What needs to be done:
All that is wanted is the exact lines from the one with "building: [321,283,349,316] ->" through the last line of the entries, with both ends kept and every picture left out.

*** Opening of Information provided ***

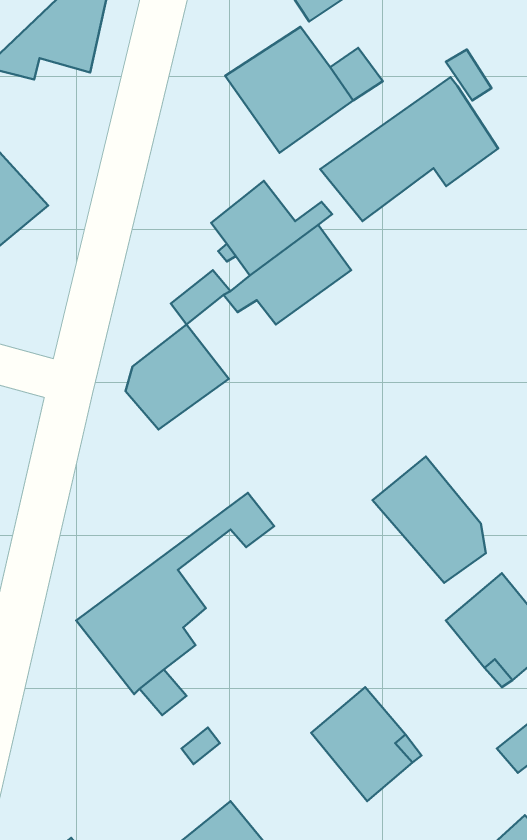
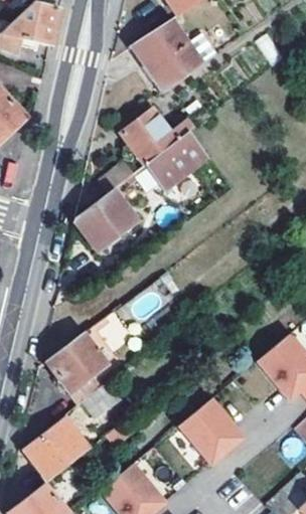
building: [320,77,498,221] -> none
building: [373,456,486,583] -> none
building: none -> [22,413,89,481]

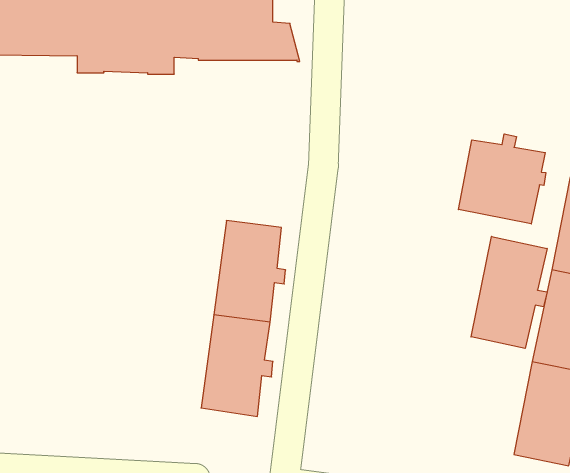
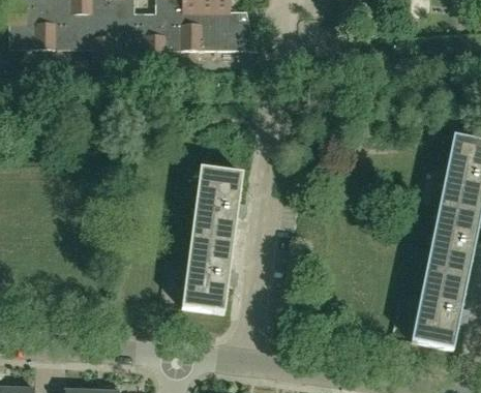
building: [458,134,546,224] -> none
building: [471,236,547,348] -> none

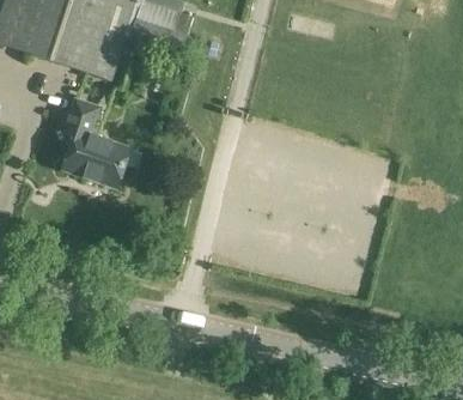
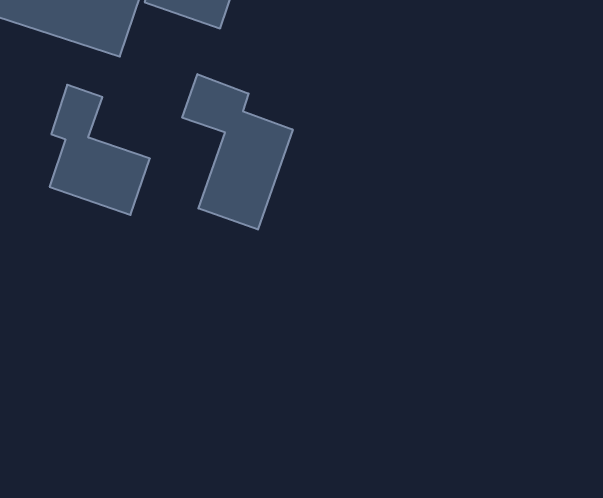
building: none -> [182,74,293,230]

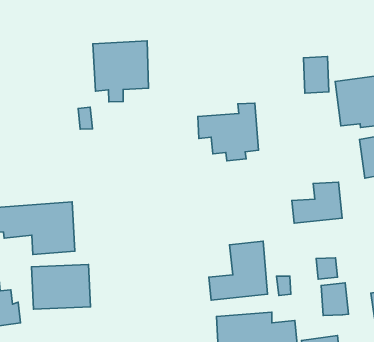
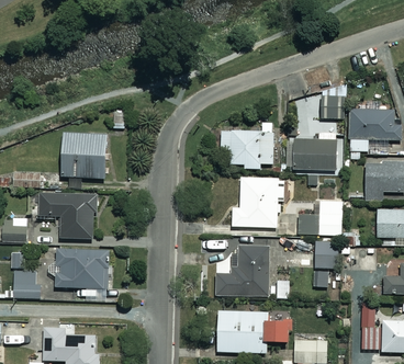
building: [93,41,149,102] -> [58,132,110,186]
building: none -> [287,134,336,171]
building: none -> [232,177,283,227]
building: [321,283,349,316] -> [314,240,337,269]

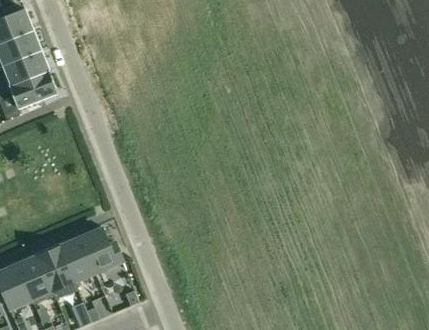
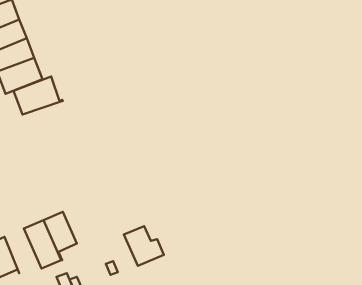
building: none -> [13,77,63,114]
building: [79,228,122,271] -> [124,226,164,266]
building: [16,255,56,303] -> none

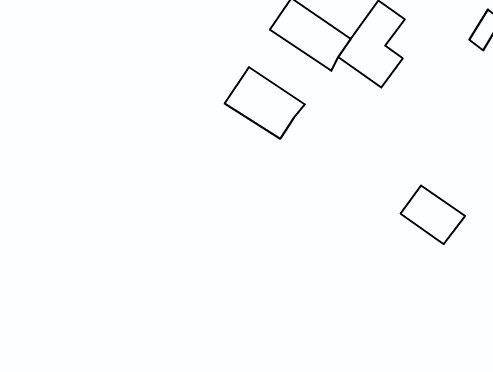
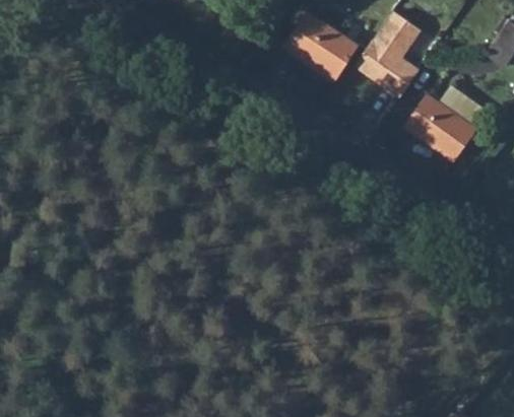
building: [225,67,305,139] -> none
building: [401,185,465,244] -> [406,96,473,157]

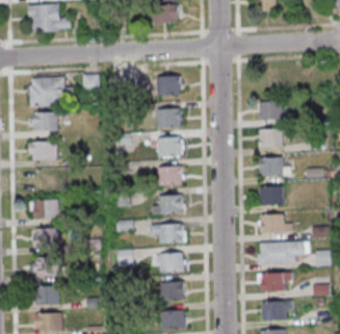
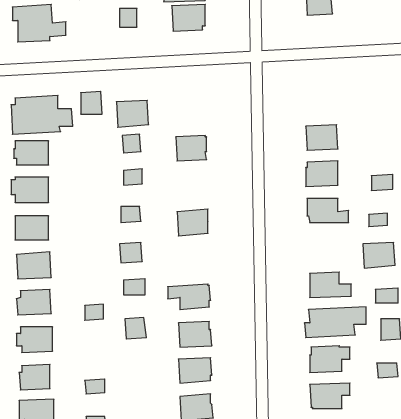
building: [155,75,180,96] -> [116,100,149,127]
building: [157,137,181,157] -> none
building: [258,186,283,206] -> [363,243,395,268]
building: [151,195,182,215] -> none

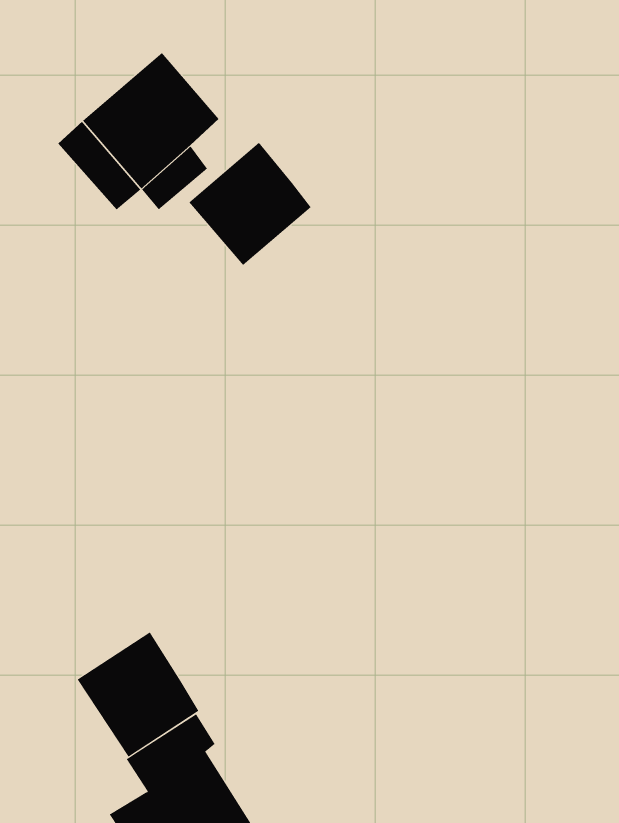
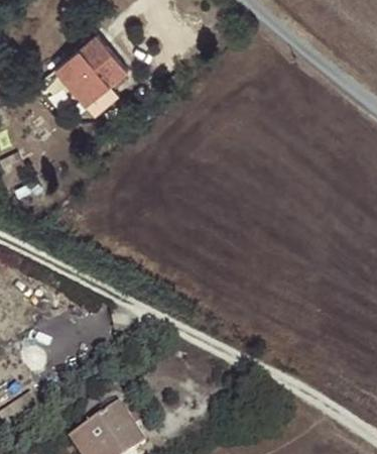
building: [189,142,312,266] -> none
building: [77,631,199,758] -> none

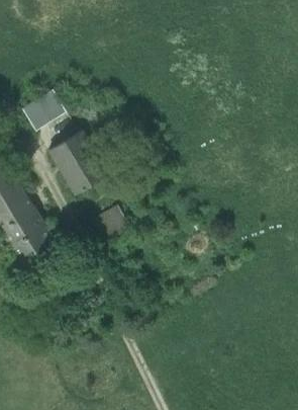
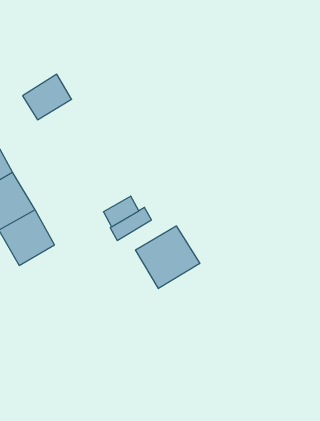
building: [49,131,109,195] -> none
building: none -> [136,226,200,289]

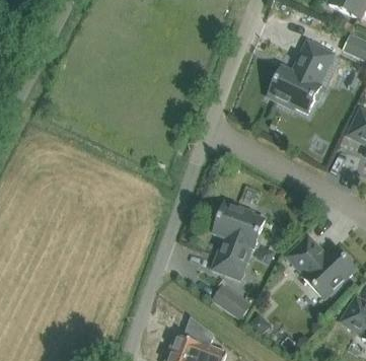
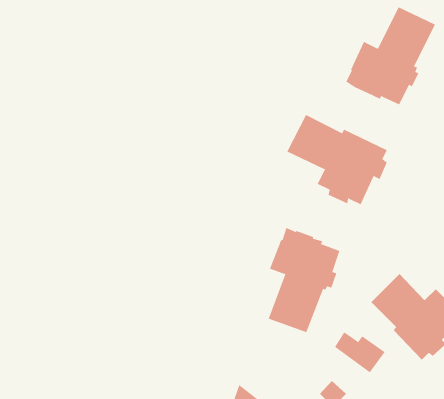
building: none -> [287,114,388,205]
building: [213,288,250,318] -> [334,332,386,373]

*** Close of Information provided ***

Answer to this task:
building: [321,283,349,316] -> [314,240,337,269]

building: none -> [13,77,63,114]
building: [79,228,122,271] -> [124,226,164,266]
building: [16,255,56,303] -> none

building: [225,67,305,139] -> none
building: [401,185,465,244] -> [406,96,473,157]

building: [155,75,180,96] -> [116,100,149,127]
building: [157,137,181,157] -> none
building: [258,186,283,206] -> [363,243,395,268]
building: [151,195,182,215] -> none

building: [189,142,312,266] -> none
building: [77,631,199,758] -> none

building: [49,131,109,195] -> none
building: none -> [136,226,200,289]

building: none -> [287,114,388,205]
building: [213,288,250,318] -> [334,332,386,373]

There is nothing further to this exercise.